- _TASK TO COMPLETE_: Leave the pictures out and restate each entry below word for word.

□ □ □

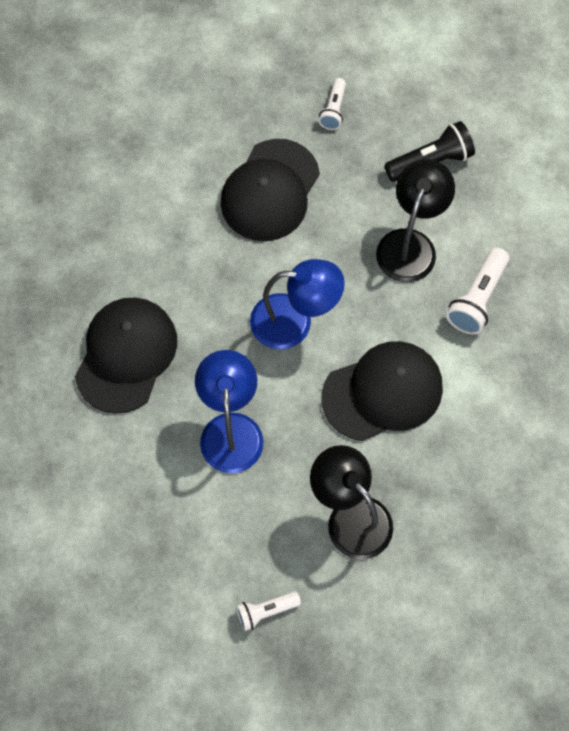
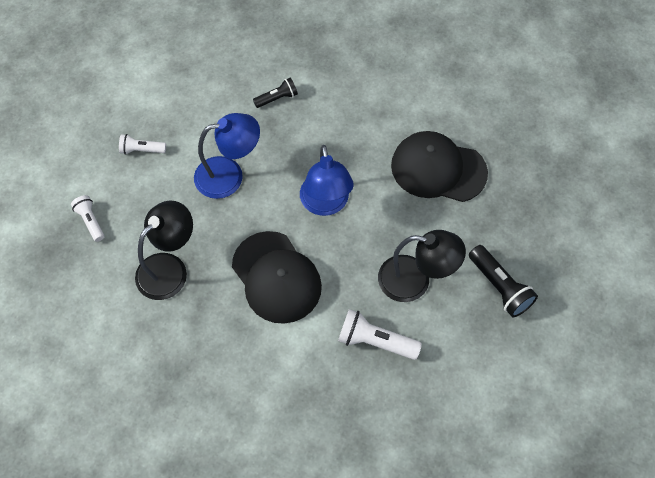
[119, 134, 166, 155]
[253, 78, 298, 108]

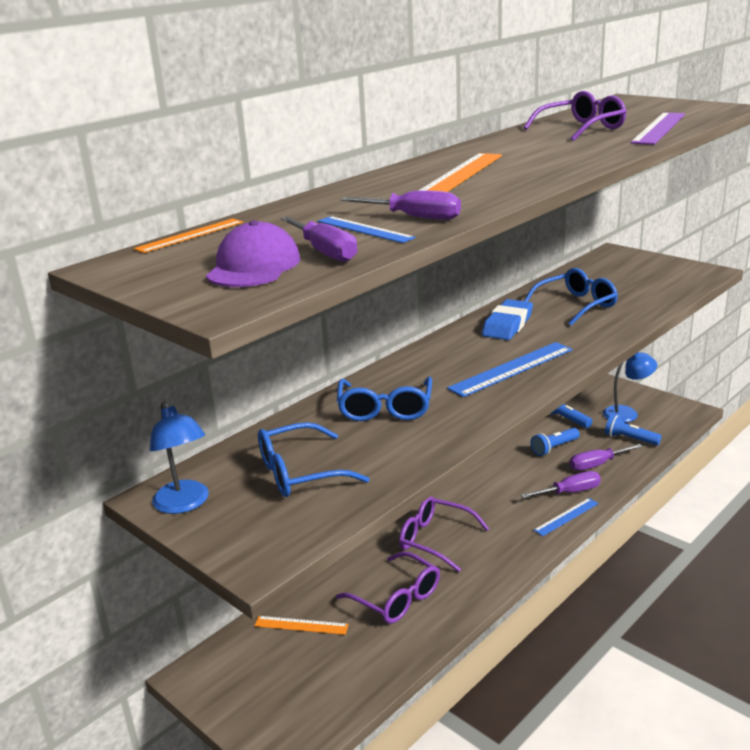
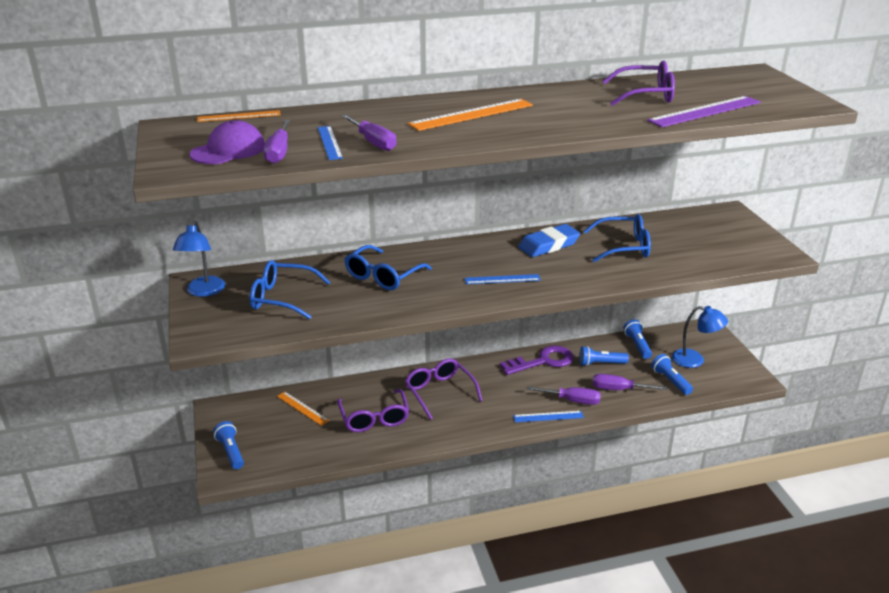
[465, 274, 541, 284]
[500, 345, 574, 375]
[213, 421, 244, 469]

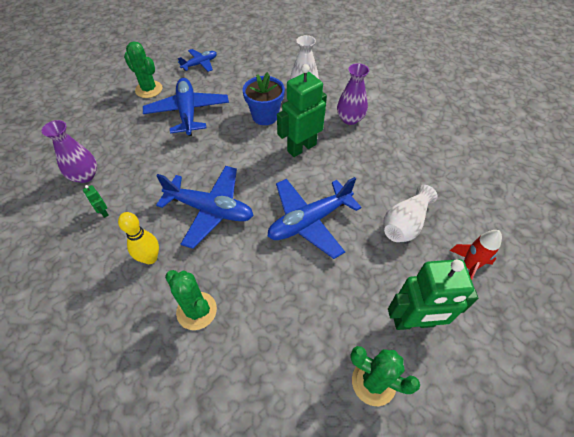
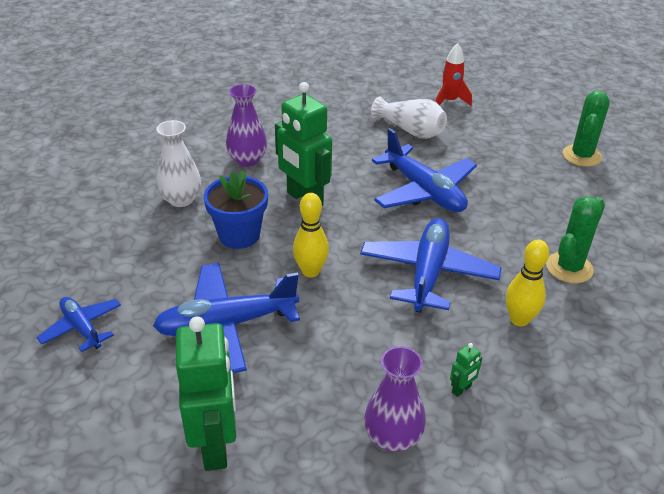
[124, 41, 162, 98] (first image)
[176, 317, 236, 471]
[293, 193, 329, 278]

□ □ □

- _FINAL ANSWER_:
[119, 134, 166, 155]
[253, 78, 298, 108]

[465, 274, 541, 284]
[500, 345, 574, 375]
[213, 421, 244, 469]

[124, 41, 162, 98] (first image)
[176, 317, 236, 471]
[293, 193, 329, 278]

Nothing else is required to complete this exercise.